Among the records that follow, find the line with "red rectangle: (84, 505) -> (21, 536), moved" and the line with "gray arrow: (263, 670)". Set down those lines and all lines between them exactly, without adding anything.

[Shape state transition data]
════
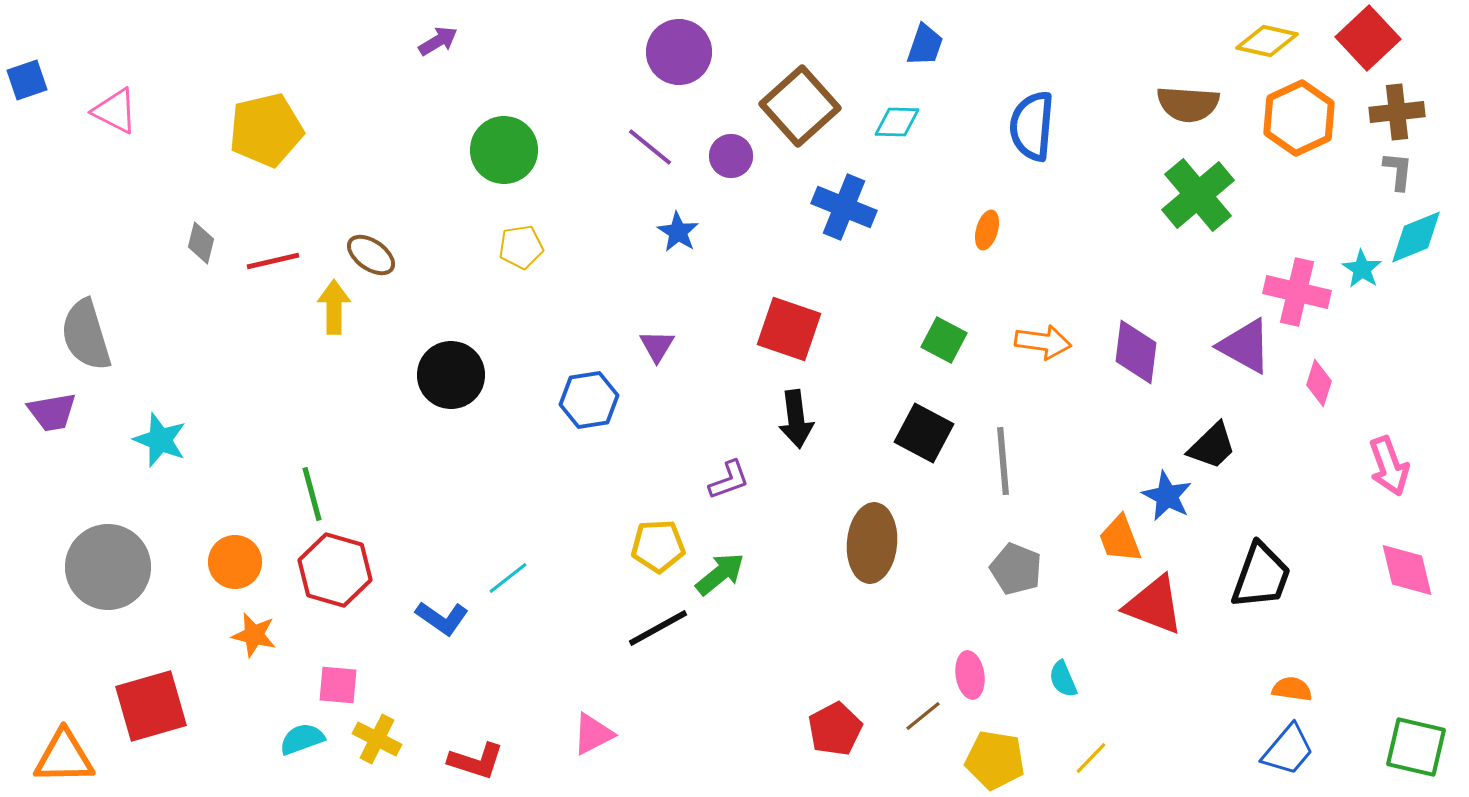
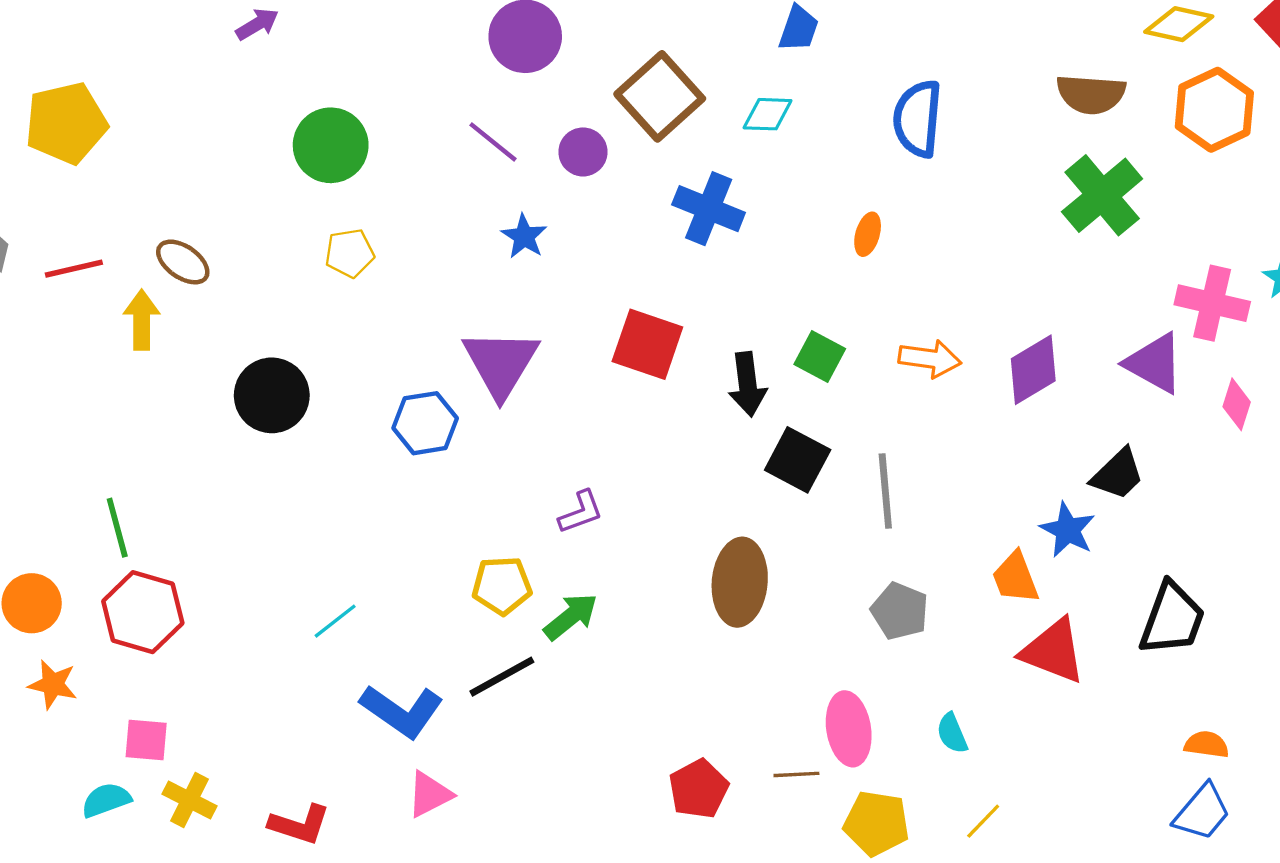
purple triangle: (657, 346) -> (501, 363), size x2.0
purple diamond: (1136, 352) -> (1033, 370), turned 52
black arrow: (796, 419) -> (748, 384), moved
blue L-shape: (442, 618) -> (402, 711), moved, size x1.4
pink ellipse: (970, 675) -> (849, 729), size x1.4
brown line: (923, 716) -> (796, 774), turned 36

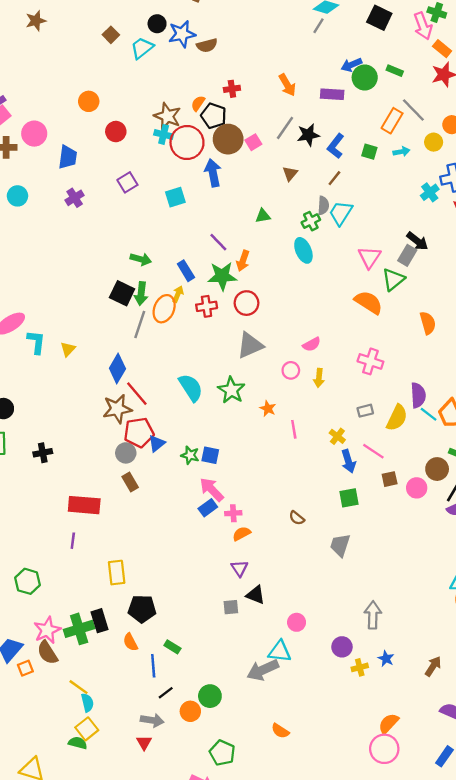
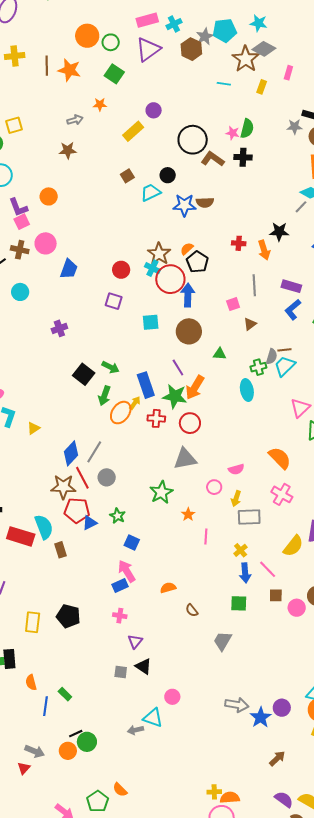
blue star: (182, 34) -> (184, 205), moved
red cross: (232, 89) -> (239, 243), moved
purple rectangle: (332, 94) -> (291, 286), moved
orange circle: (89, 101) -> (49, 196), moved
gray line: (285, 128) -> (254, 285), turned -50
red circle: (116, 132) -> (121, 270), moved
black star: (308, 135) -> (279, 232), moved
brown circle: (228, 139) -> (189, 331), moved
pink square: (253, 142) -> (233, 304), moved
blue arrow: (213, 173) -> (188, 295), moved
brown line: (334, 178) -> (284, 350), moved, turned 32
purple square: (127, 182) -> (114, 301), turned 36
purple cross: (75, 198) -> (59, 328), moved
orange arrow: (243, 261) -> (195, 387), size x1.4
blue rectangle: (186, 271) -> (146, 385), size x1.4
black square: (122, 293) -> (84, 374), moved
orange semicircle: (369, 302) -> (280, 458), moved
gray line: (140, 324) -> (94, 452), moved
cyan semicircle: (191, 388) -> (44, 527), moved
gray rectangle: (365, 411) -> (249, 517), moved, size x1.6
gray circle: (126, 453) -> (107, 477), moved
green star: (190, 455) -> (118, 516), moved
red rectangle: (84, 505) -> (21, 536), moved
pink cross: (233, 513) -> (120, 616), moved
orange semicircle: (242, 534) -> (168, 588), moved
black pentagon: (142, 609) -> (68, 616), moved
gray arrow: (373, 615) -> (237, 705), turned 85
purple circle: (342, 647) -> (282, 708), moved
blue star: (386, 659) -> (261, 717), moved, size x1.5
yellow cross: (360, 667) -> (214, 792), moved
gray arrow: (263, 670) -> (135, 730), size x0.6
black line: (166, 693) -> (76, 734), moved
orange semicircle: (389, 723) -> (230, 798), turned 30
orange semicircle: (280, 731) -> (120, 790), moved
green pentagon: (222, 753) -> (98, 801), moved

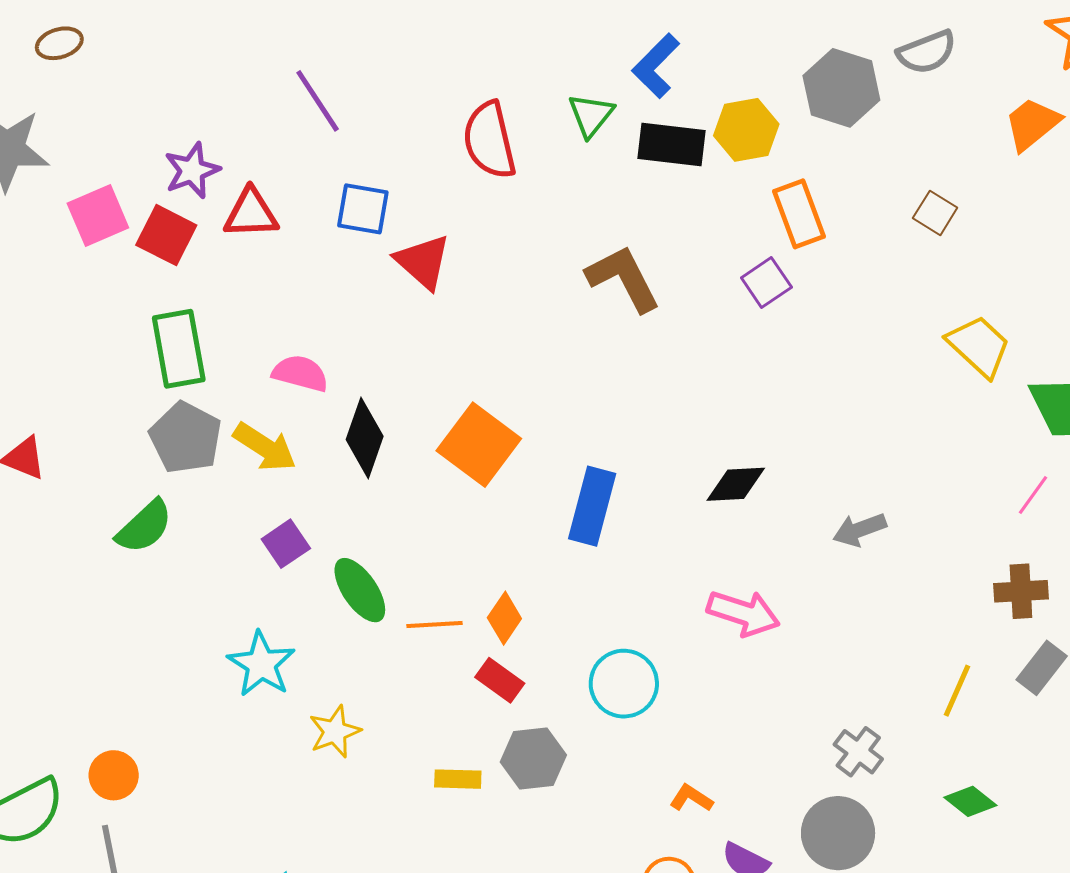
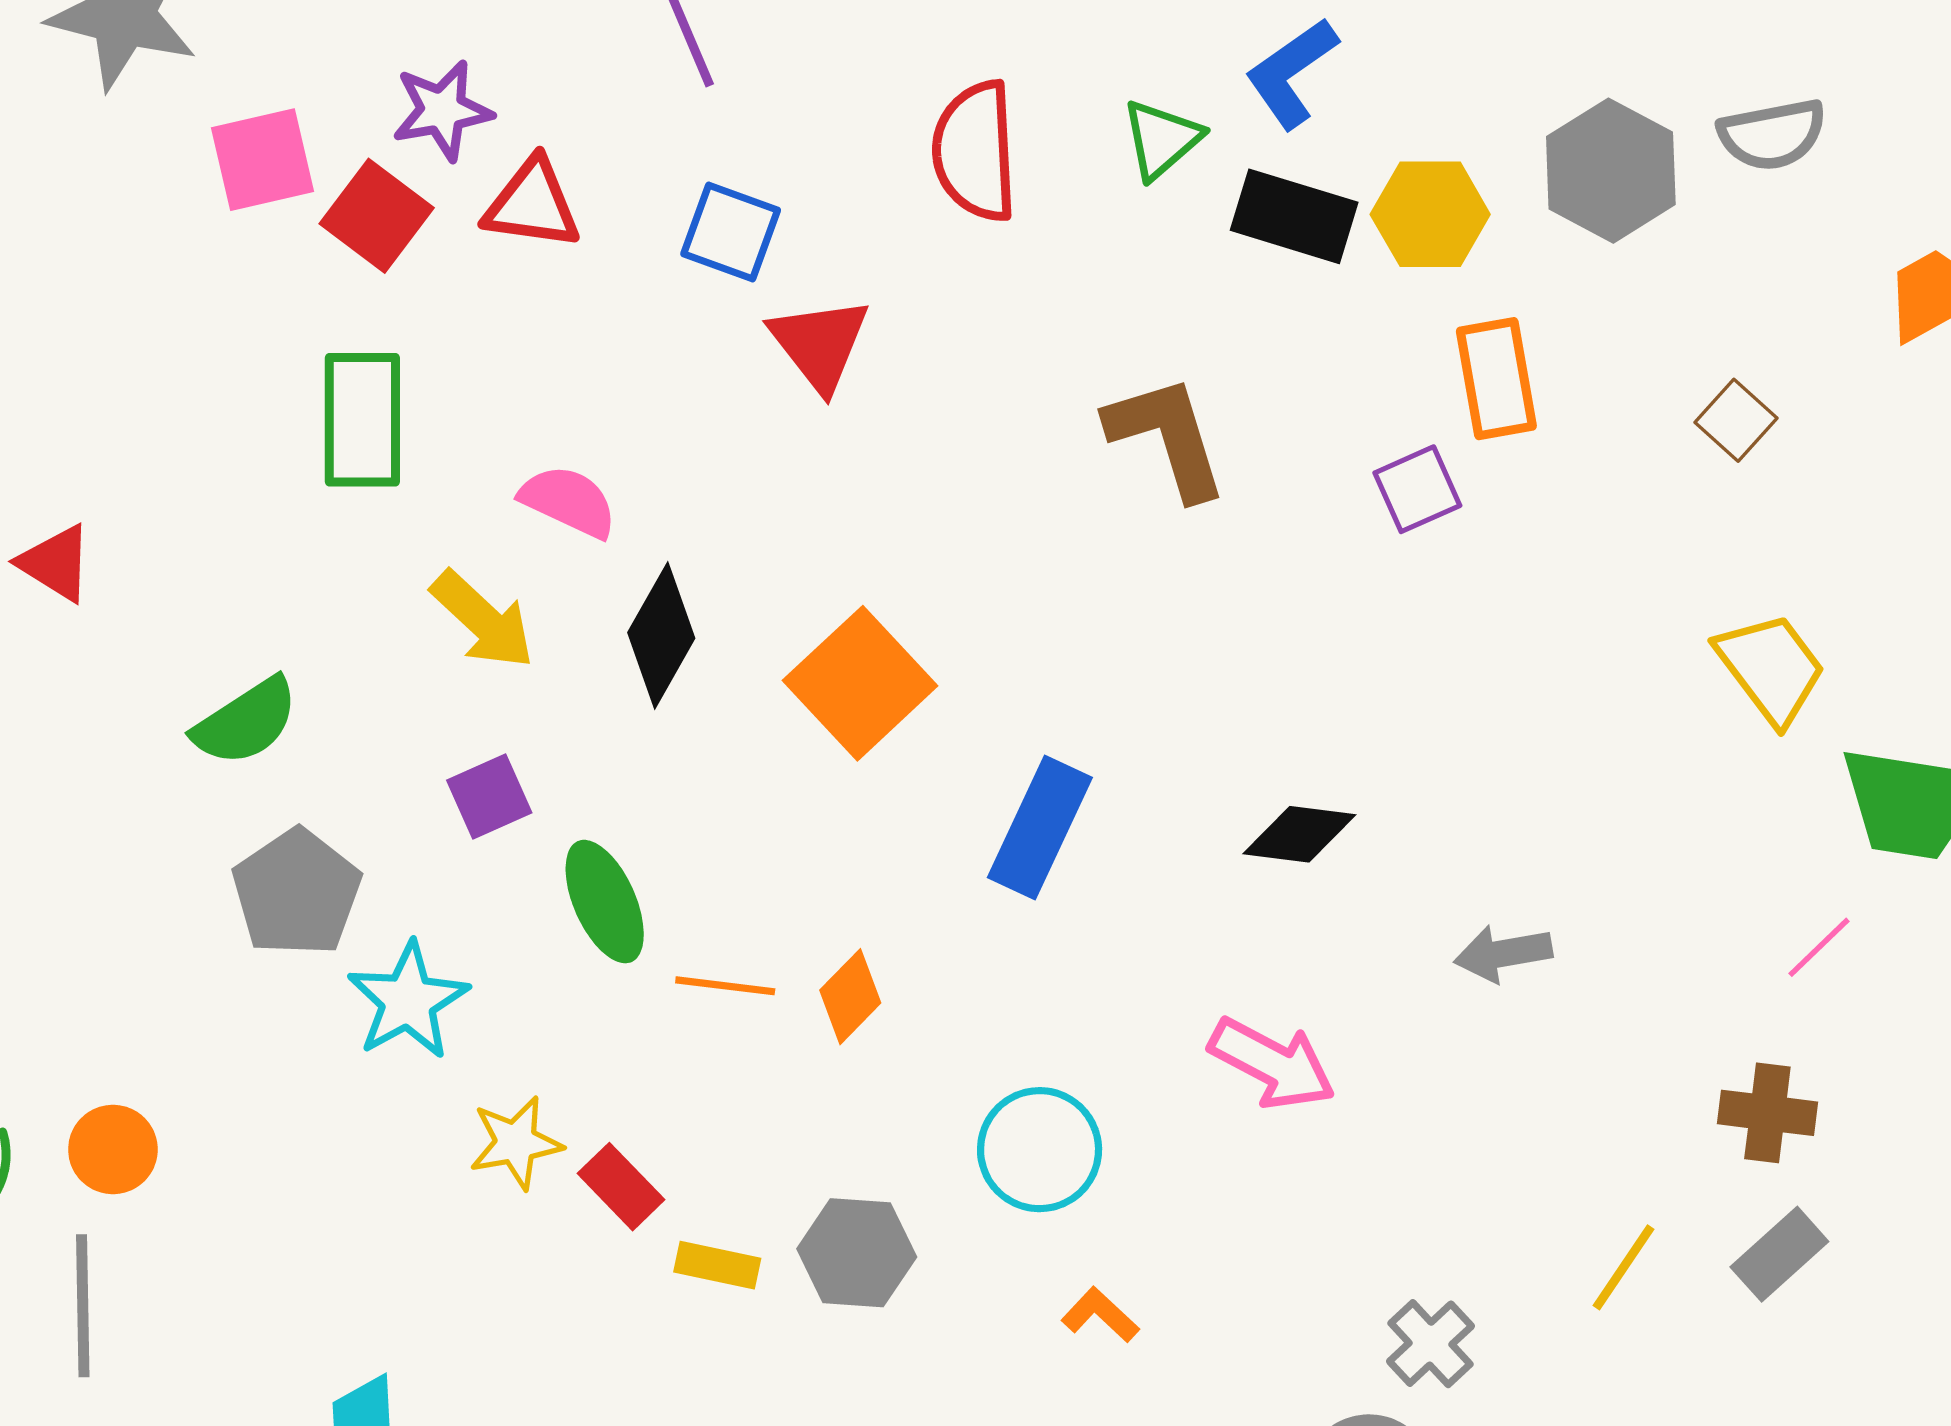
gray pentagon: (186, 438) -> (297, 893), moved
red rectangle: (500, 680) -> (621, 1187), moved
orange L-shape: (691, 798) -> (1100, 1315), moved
════
§ Answer to this exercise
red rectangle: (84, 505) -> (21, 536), moved
pink cross: (233, 513) -> (120, 616), moved
orange semicircle: (242, 534) -> (168, 588), moved
black pentagon: (142, 609) -> (68, 616), moved
gray arrow: (373, 615) -> (237, 705), turned 85
purple circle: (342, 647) -> (282, 708), moved
blue star: (386, 659) -> (261, 717), moved, size x1.5
yellow cross: (360, 667) -> (214, 792), moved
gray arrow: (263, 670) -> (135, 730), size x0.6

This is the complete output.